### Exercise prompt:
Take every line from the material that has the word "tape" in it.

### Collected data:
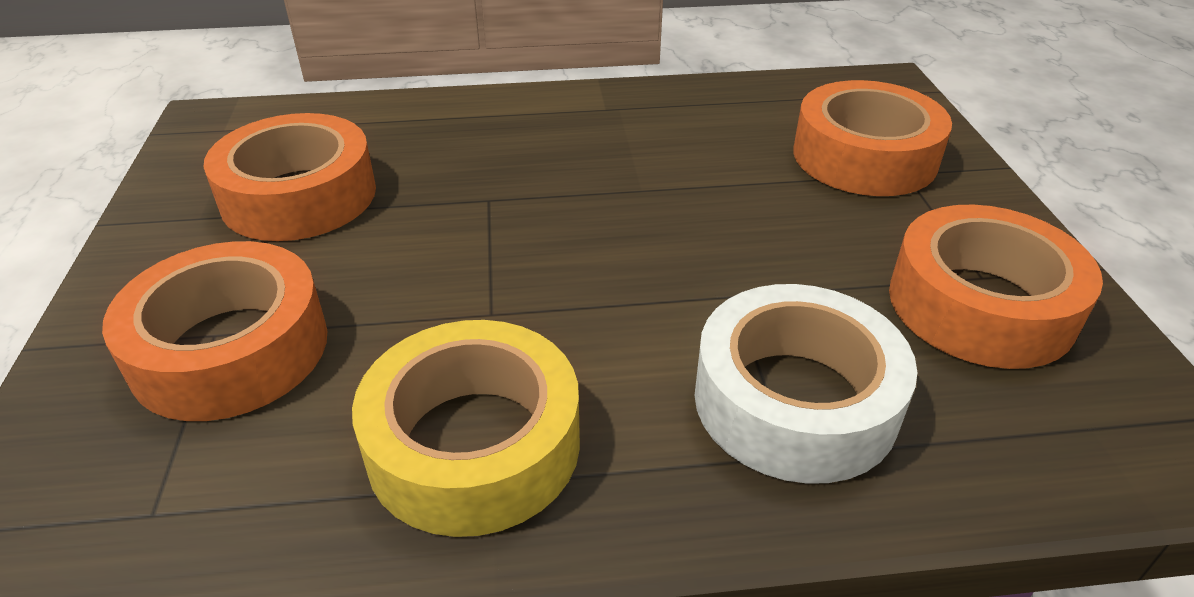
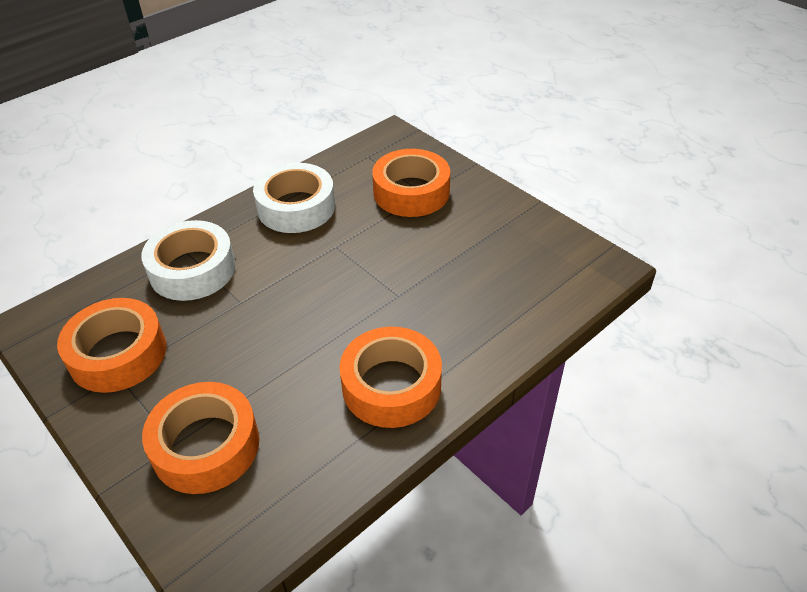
camera: 145 degrees right, 5 degrees up
(299, 195) = (485, 251): orange tape -> orange tape (391, 386)
(474, 444) = (296, 207): yellow tape -> white tape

### Result:
(299, 195) = (485, 251): orange tape -> orange tape (391, 386)
(474, 444) = (296, 207): yellow tape -> white tape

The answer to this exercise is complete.